Scene difference descriptions:
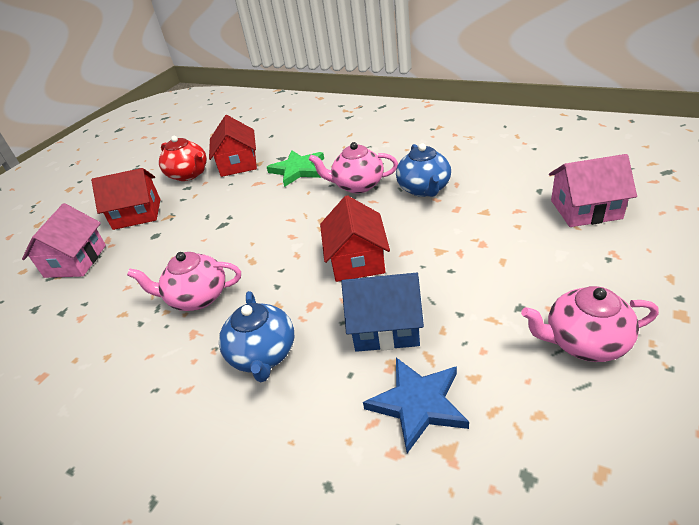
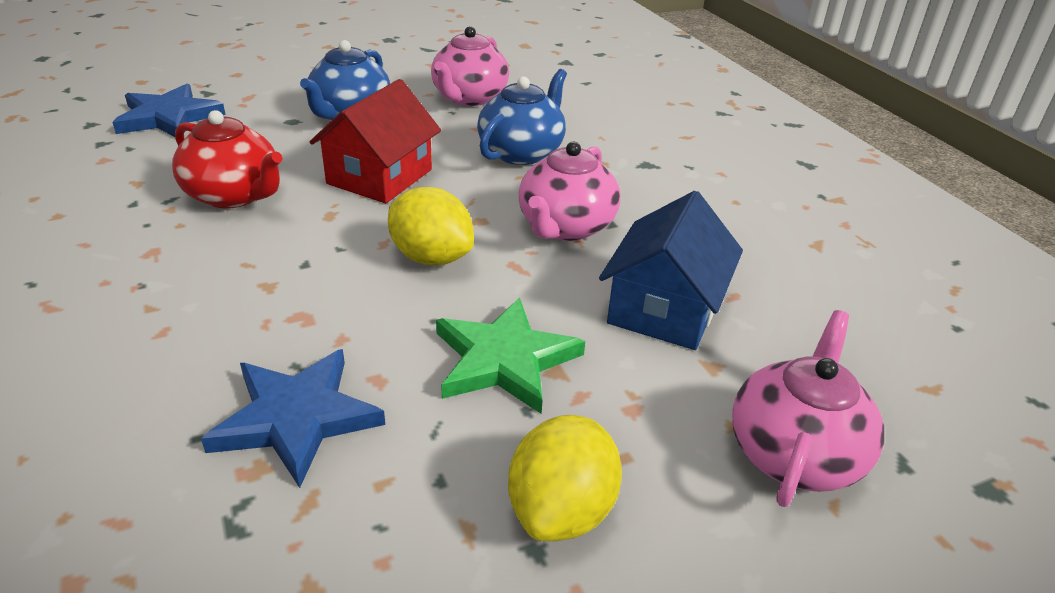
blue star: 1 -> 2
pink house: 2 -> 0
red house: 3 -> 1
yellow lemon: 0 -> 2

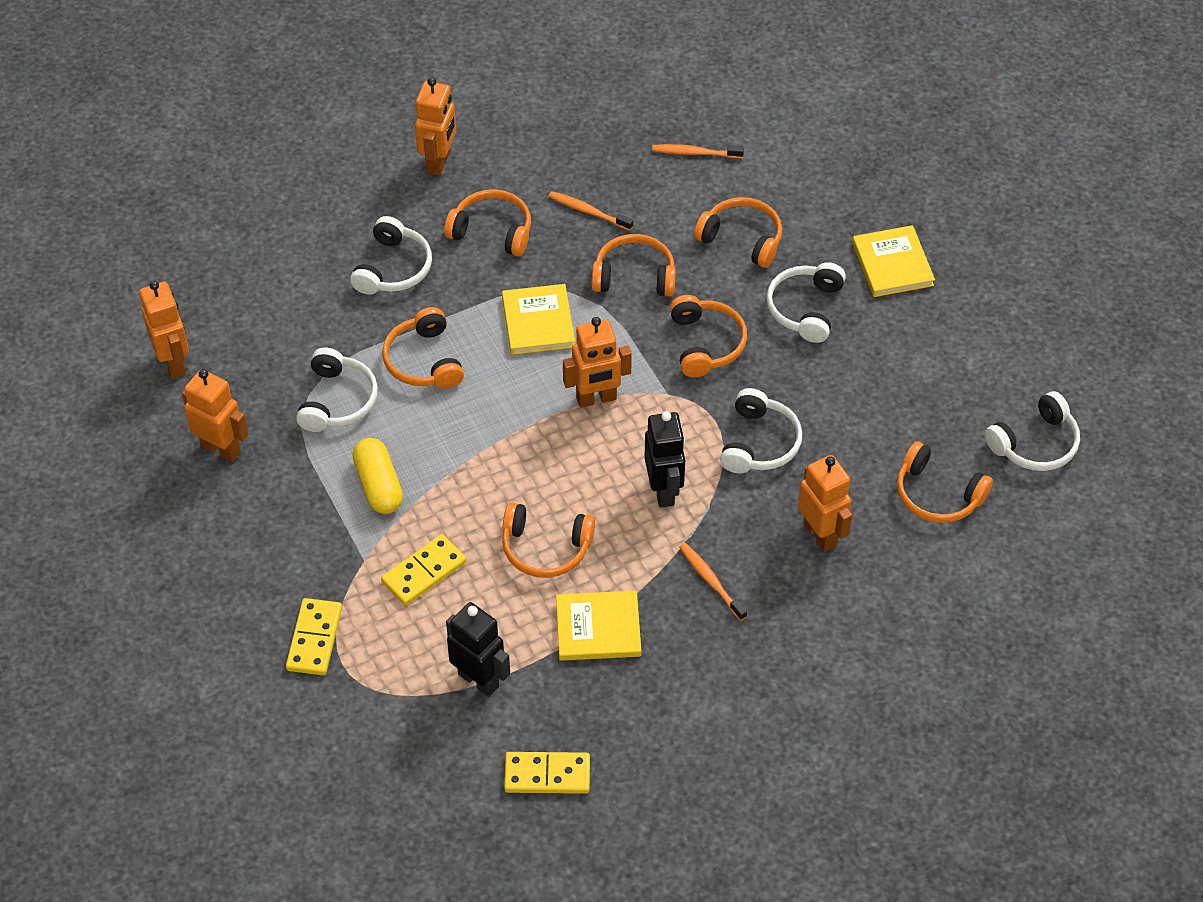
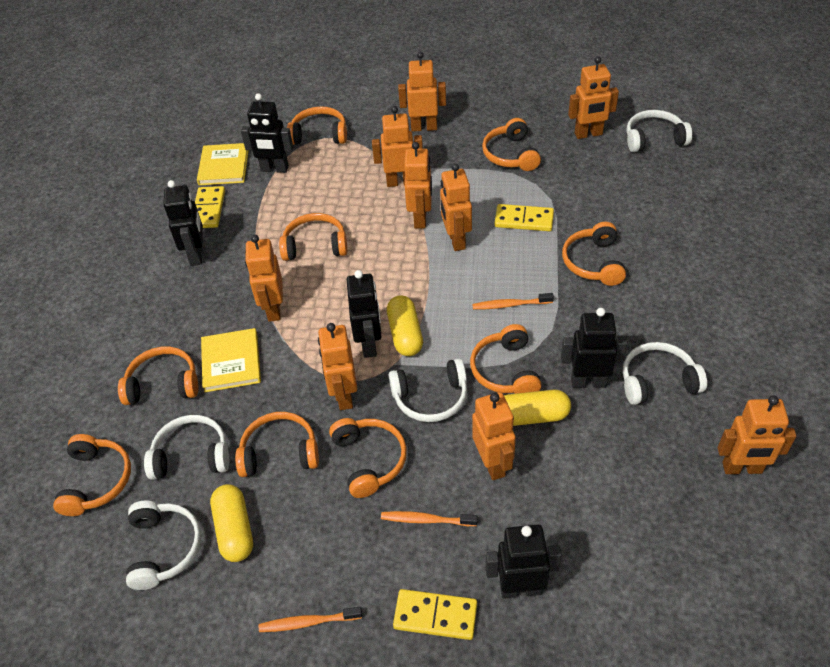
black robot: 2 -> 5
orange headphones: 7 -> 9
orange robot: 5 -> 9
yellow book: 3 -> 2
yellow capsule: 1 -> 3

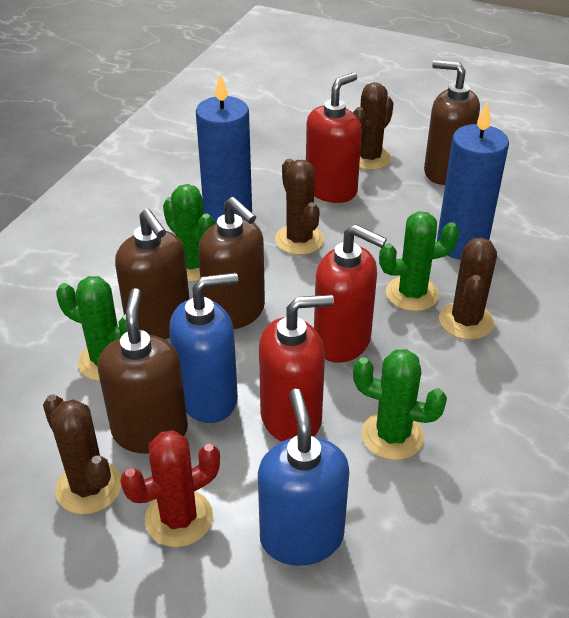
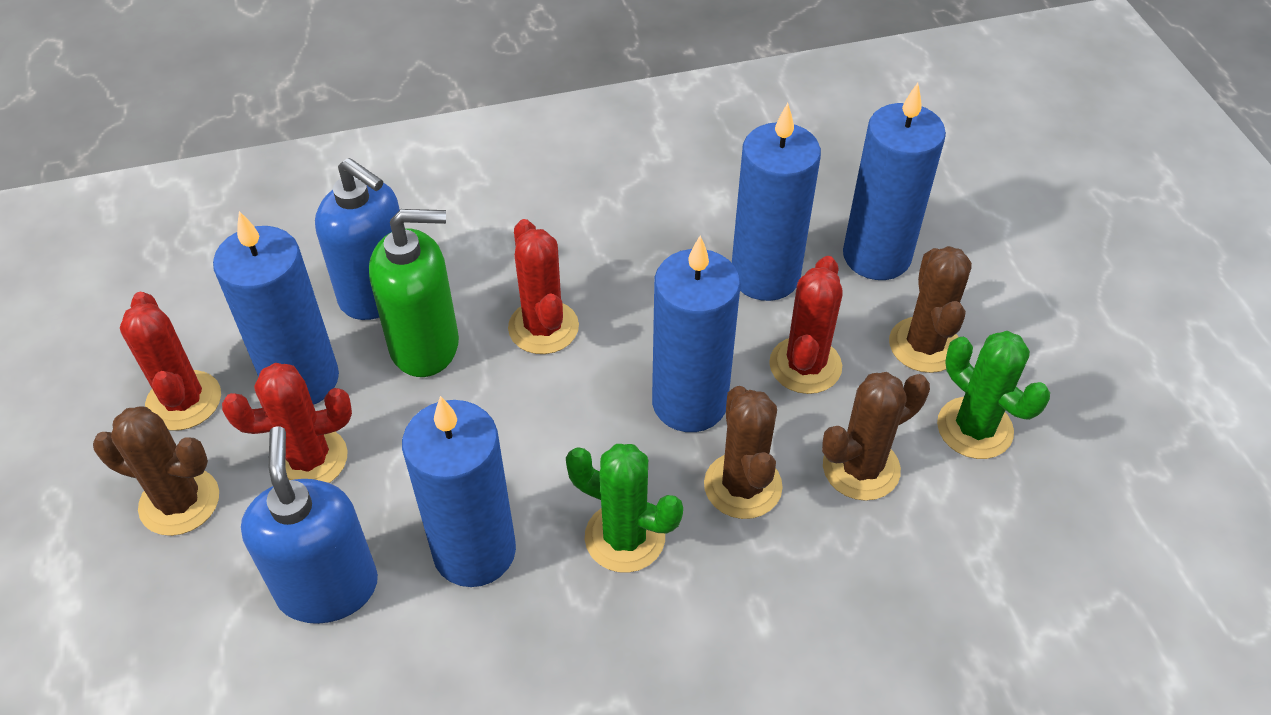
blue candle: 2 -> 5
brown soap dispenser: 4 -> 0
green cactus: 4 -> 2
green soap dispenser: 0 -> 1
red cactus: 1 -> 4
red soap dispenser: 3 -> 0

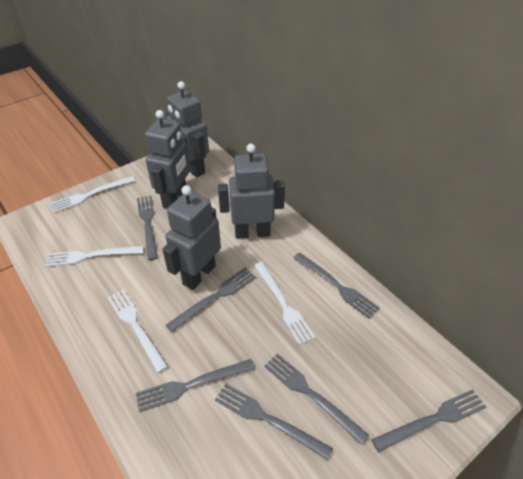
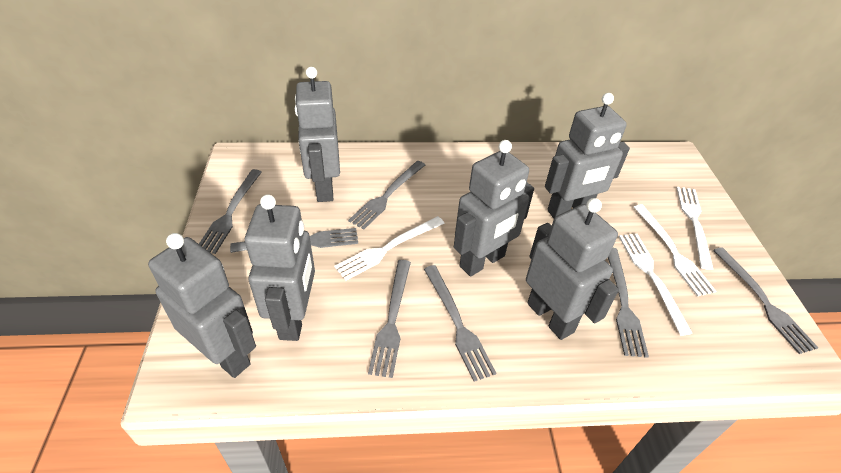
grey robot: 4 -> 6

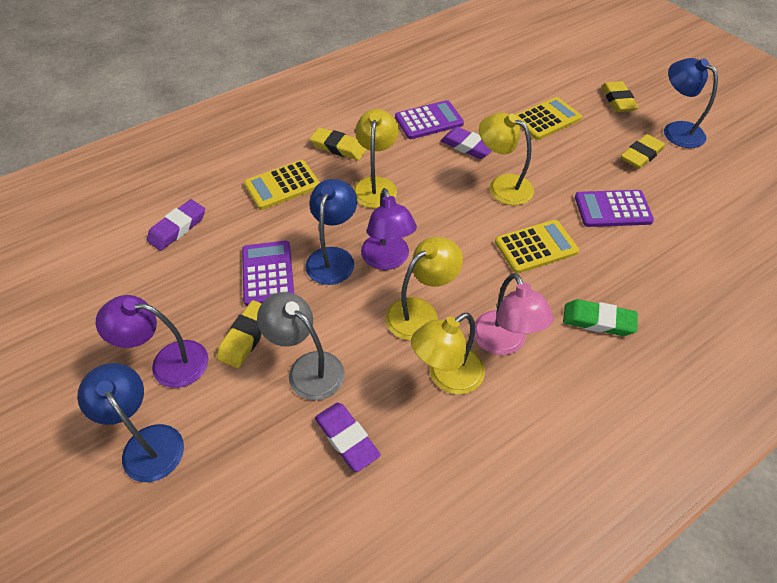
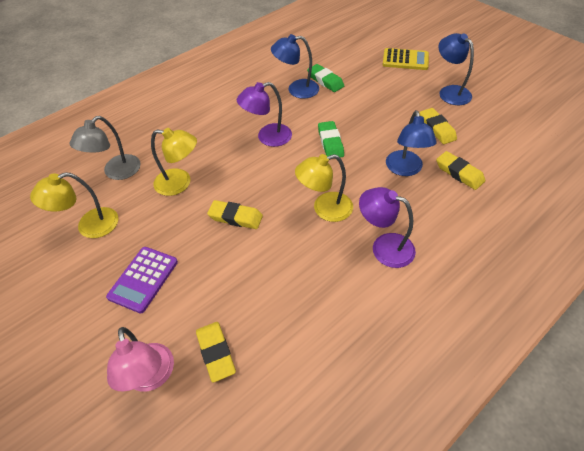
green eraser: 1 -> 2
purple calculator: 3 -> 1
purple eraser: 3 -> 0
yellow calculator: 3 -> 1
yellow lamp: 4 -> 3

## TO DO
Beginning with the line that contains "brown soap dispenser: 4 -> 0", output every line down to the last line of the entries above exactly as written, apart from the pictures.

## WRITTEN REPLY
brown soap dispenser: 4 -> 0
green cactus: 4 -> 2
green soap dispenser: 0 -> 1
red cactus: 1 -> 4
red soap dispenser: 3 -> 0

grey robot: 4 -> 6

green eraser: 1 -> 2
purple calculator: 3 -> 1
purple eraser: 3 -> 0
yellow calculator: 3 -> 1
yellow lamp: 4 -> 3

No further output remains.